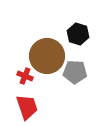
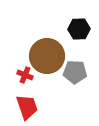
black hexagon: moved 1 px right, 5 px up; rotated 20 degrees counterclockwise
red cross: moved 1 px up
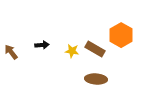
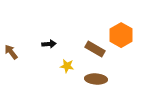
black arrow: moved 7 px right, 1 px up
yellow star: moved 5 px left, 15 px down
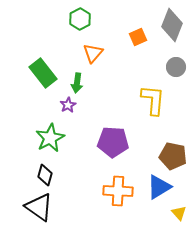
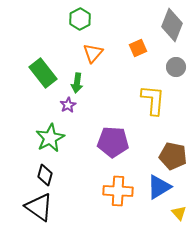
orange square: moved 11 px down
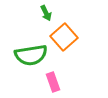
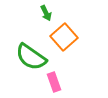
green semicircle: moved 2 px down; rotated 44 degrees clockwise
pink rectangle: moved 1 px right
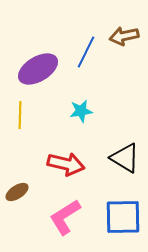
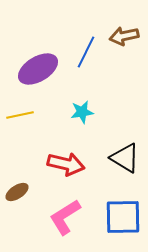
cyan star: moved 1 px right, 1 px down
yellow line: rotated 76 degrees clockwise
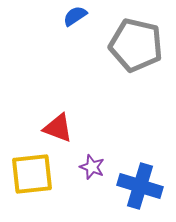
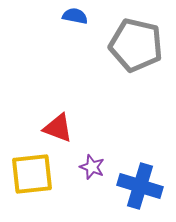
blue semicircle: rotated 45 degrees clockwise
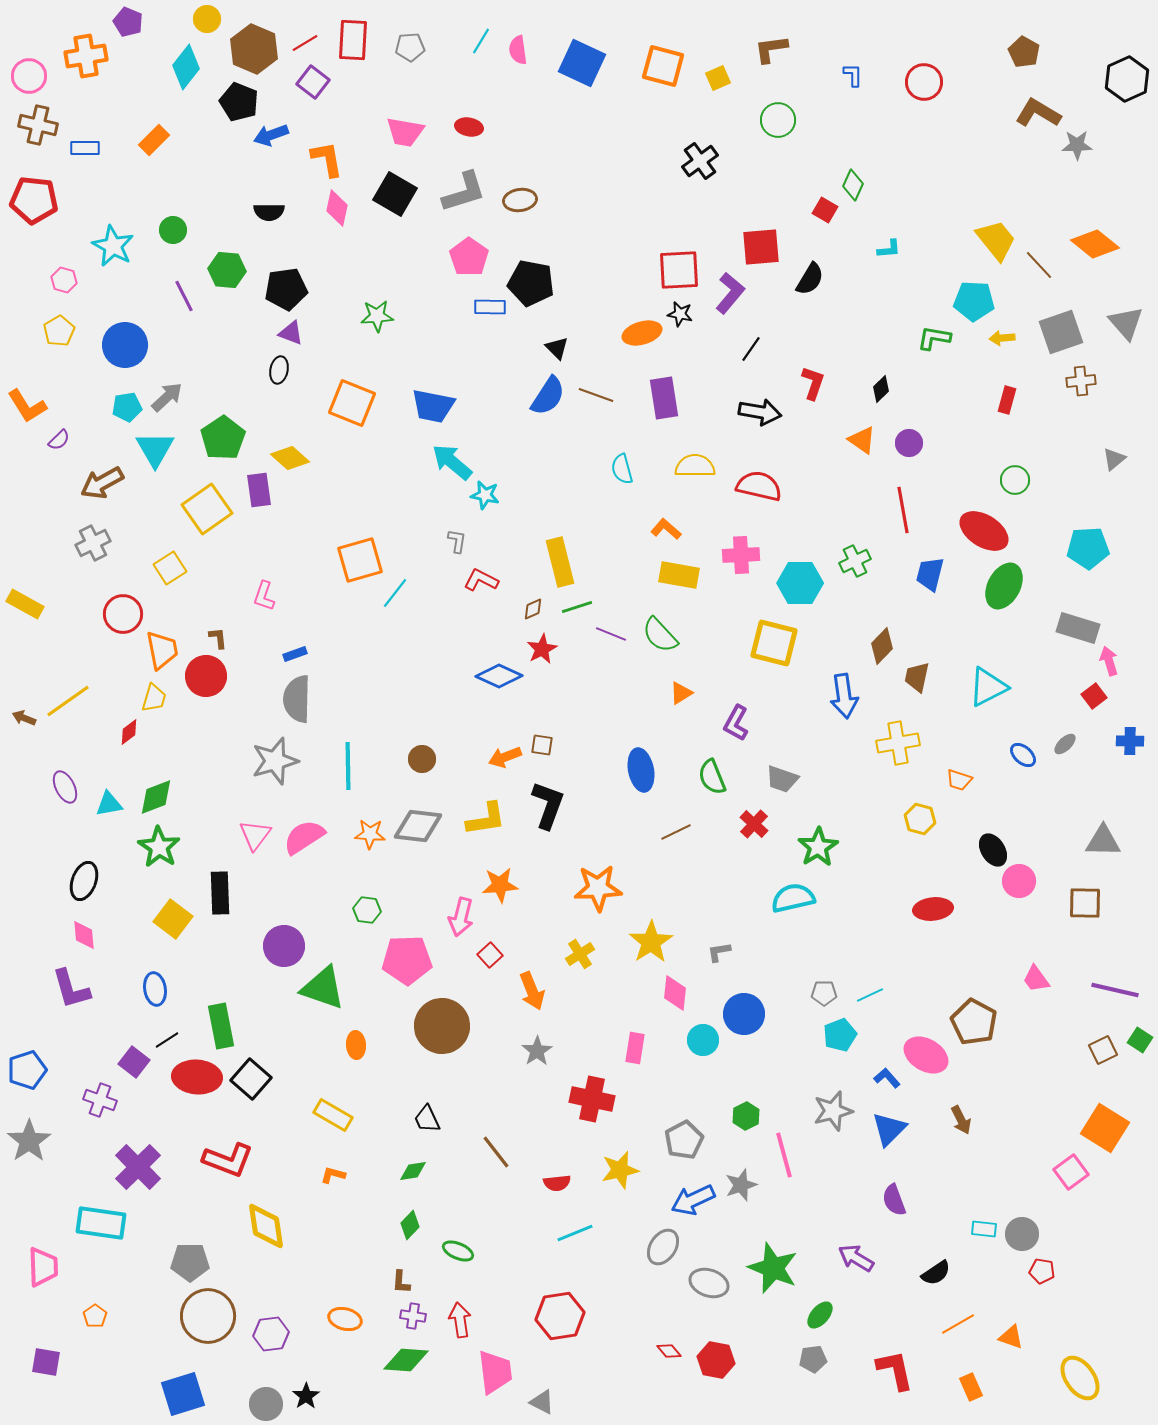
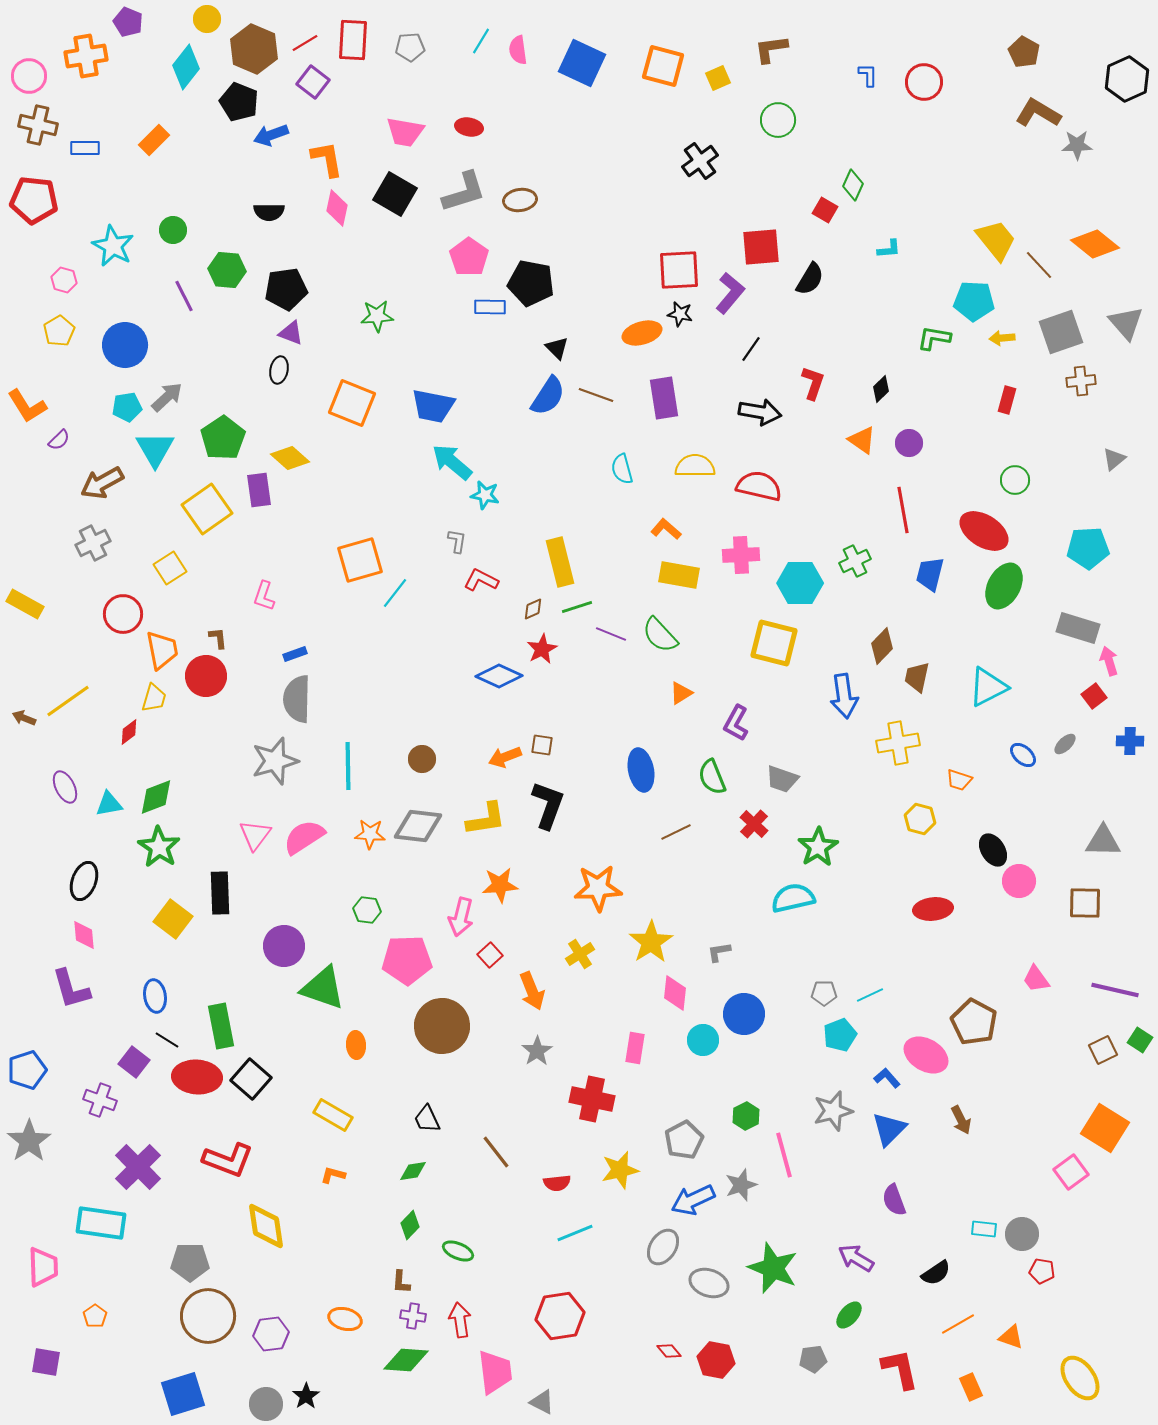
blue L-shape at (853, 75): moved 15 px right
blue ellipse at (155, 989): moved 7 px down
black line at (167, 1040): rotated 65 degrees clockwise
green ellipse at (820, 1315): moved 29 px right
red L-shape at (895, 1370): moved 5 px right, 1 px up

* * *

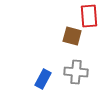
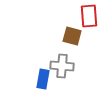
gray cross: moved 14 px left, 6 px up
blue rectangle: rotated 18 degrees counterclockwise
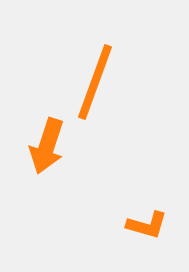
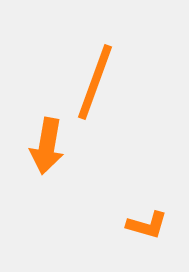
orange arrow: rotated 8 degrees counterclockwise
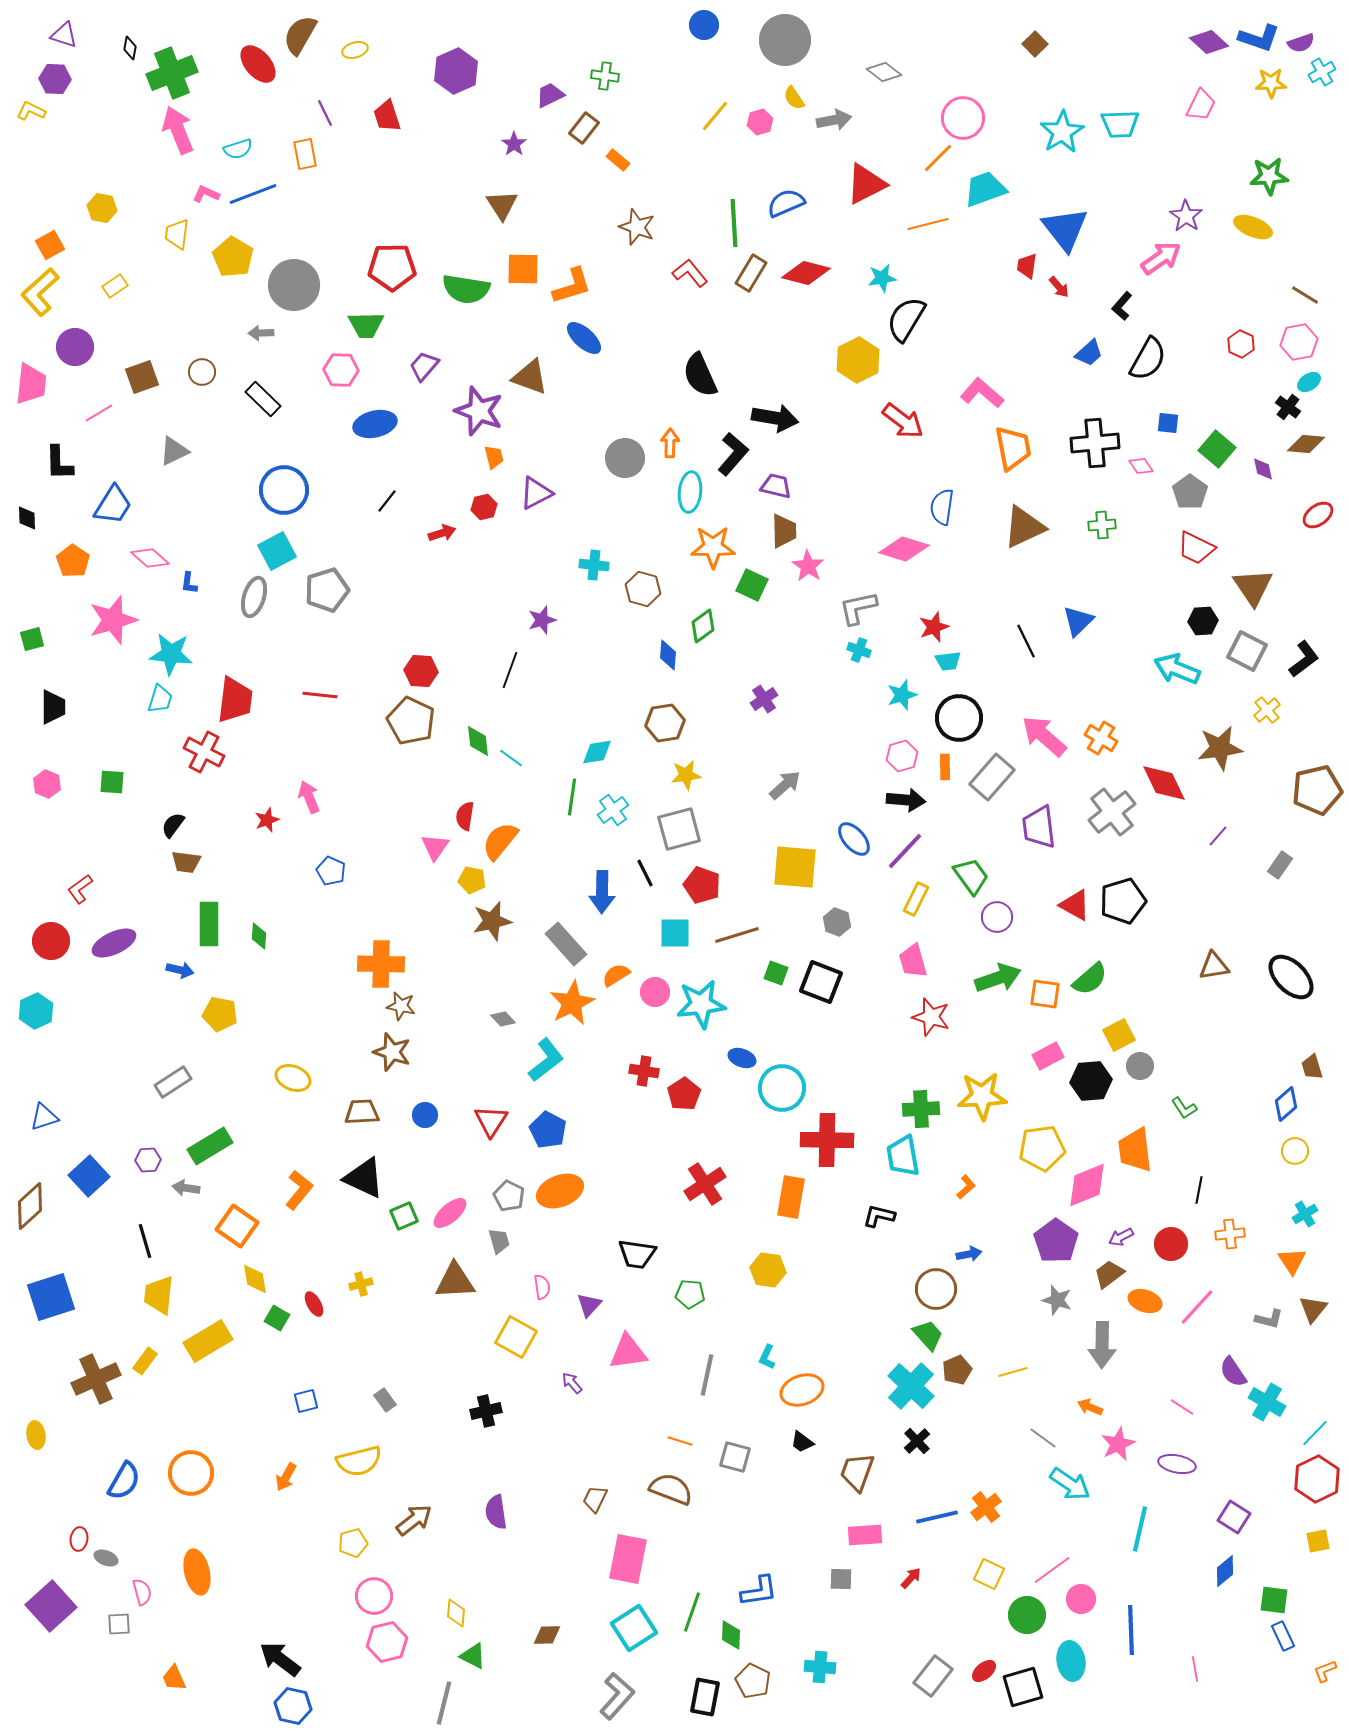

■ ASSIGNMENT: The response must repeat exactly the lines above from the one with "black hexagon: moved" through the one with "red L-shape at", including both, and must contain no pictures and no other text.

■ YOUR SOLUTION:
black hexagon: moved 1 px right, 5 px up; rotated 20 degrees counterclockwise
red cross: moved 1 px up
black arrow: moved 7 px right, 1 px up
yellow star: moved 5 px left, 15 px down
orange square: moved 11 px down
green semicircle: moved 2 px down; rotated 44 degrees clockwise
pink rectangle: moved 1 px right
cyan star: moved 1 px right, 1 px down
yellow line: rotated 76 degrees clockwise
blue semicircle: rotated 45 degrees clockwise
blue L-shape at (853, 75): moved 15 px right
blue ellipse at (155, 989): moved 7 px down
black line at (167, 1040): rotated 65 degrees clockwise
green ellipse at (820, 1315): moved 29 px right
red L-shape at (895, 1370): moved 5 px right, 1 px up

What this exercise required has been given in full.